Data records
+-------+

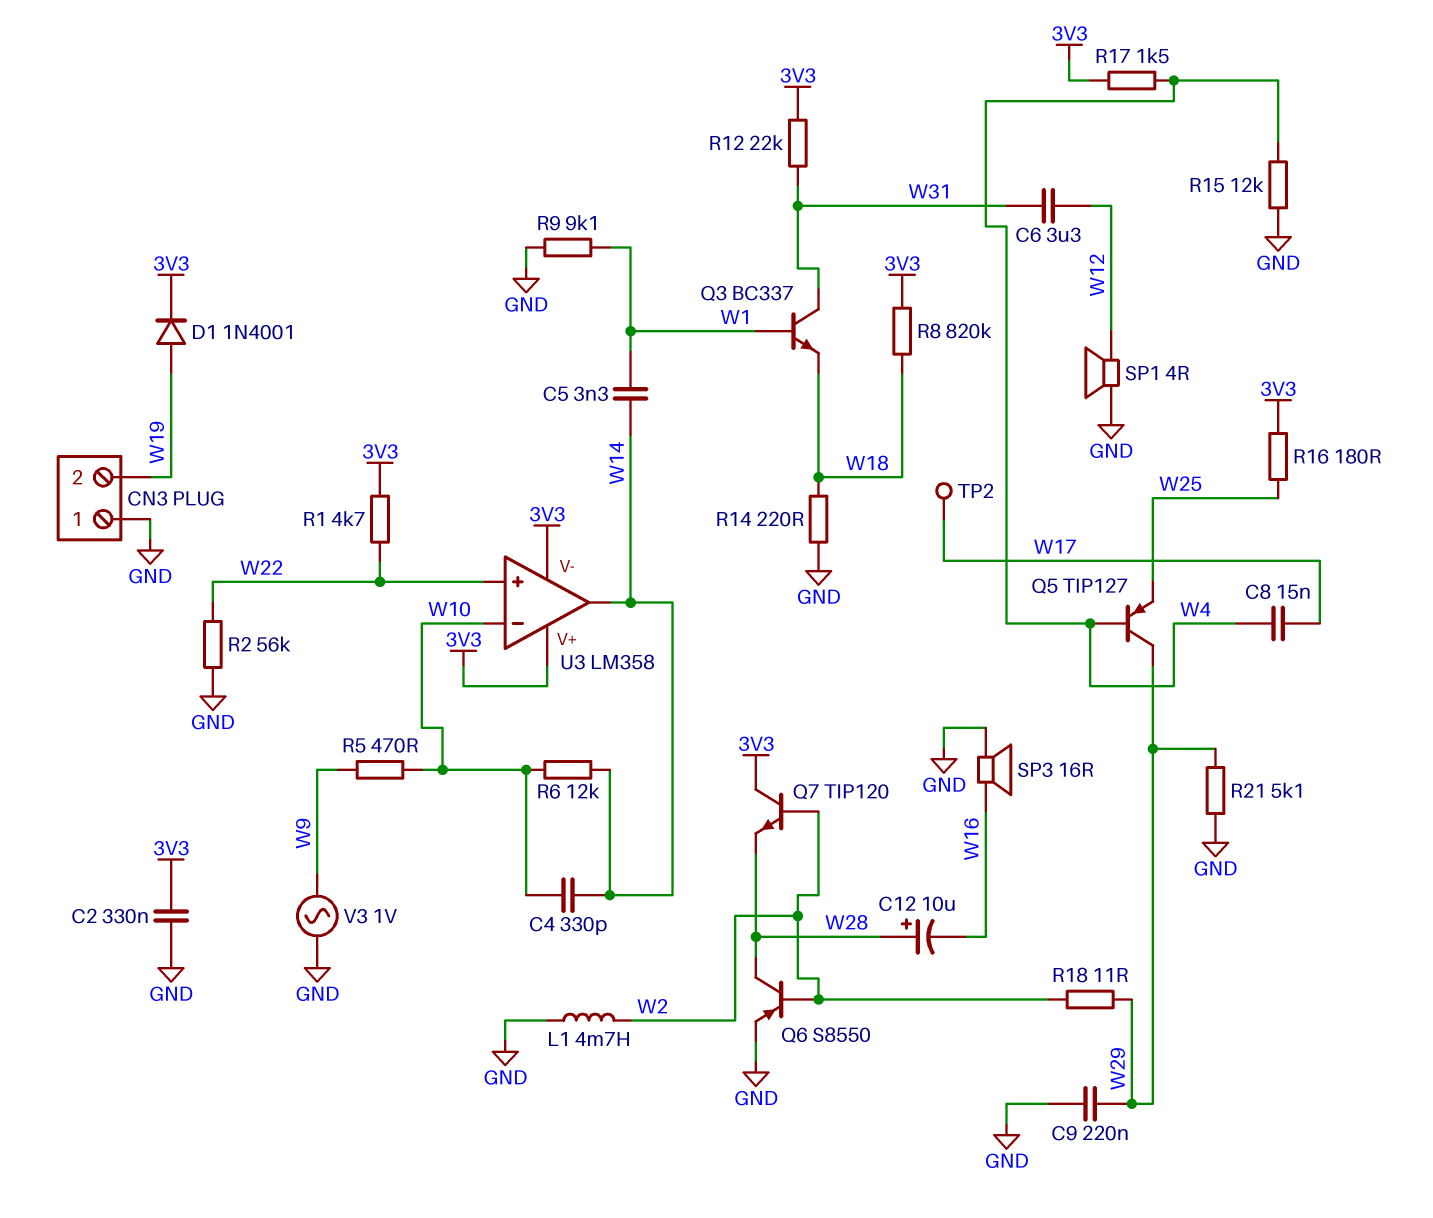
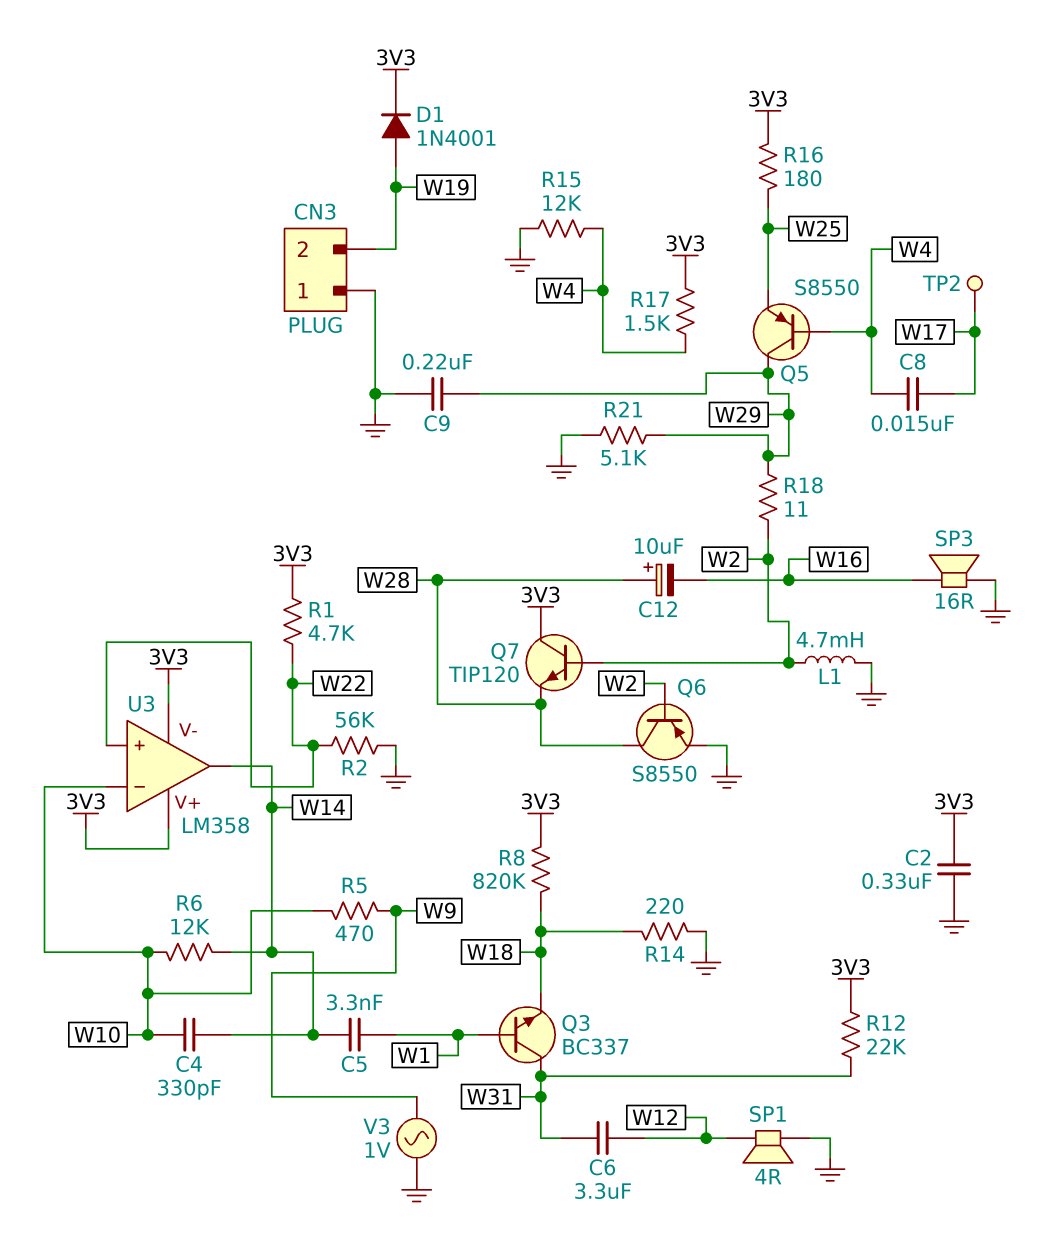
Q5: PNP TIP127 (B W4, C W29, E W25) -> PNP S8550 (B W4, C W29, E W25)
R9: 9.1k (GND, W1) -> none

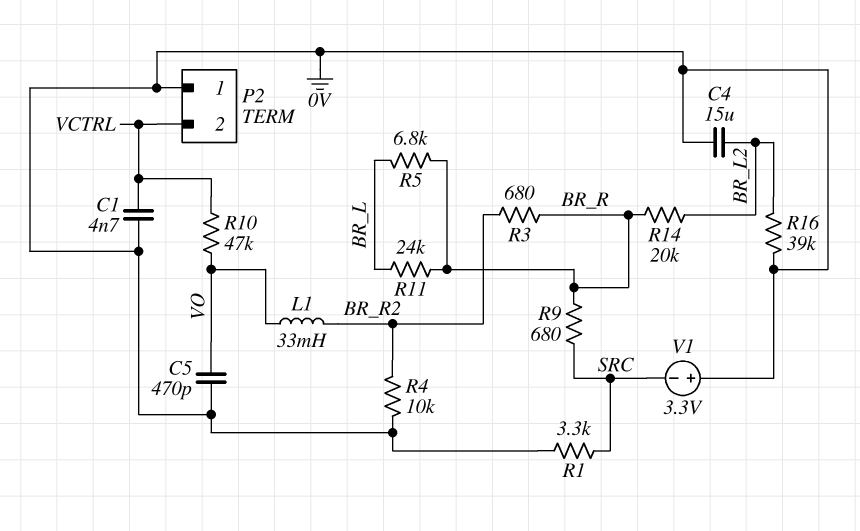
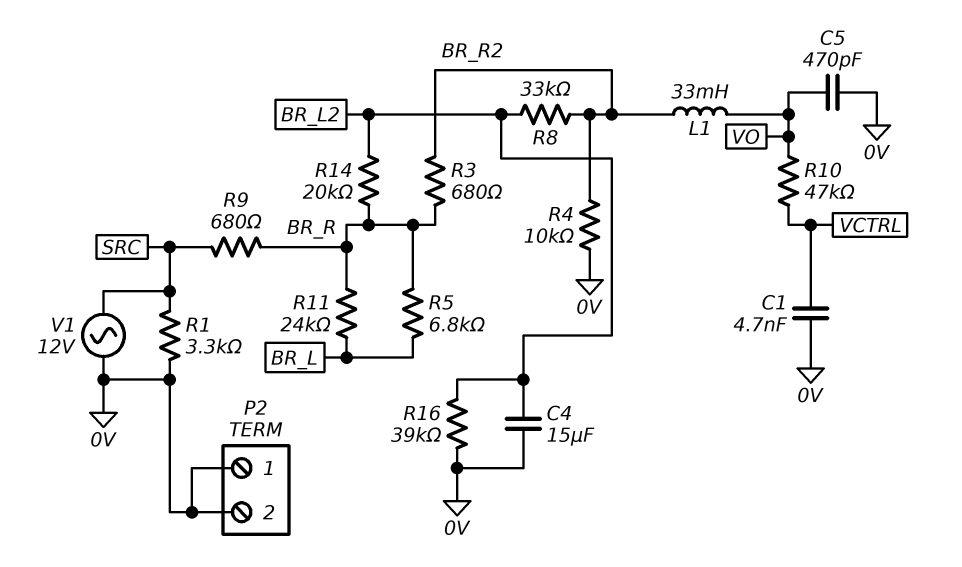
P2 pin 2: VCTRL -> 0V
R8: none -> 33k (BR_L2, BR_R2)
V1: 3.3V (plus 0V, minus SRC) -> AC 12V (0V, SRC)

+-------+

**Exercise**
Would you return the records exactly, keeping out every picture?

**Output of the exercise**
Q5: PNP TIP127 (B W4, C W29, E W25) -> PNP S8550 (B W4, C W29, E W25)
R9: 9.1k (GND, W1) -> none

P2 pin 2: VCTRL -> 0V
R8: none -> 33k (BR_L2, BR_R2)
V1: 3.3V (plus 0V, minus SRC) -> AC 12V (0V, SRC)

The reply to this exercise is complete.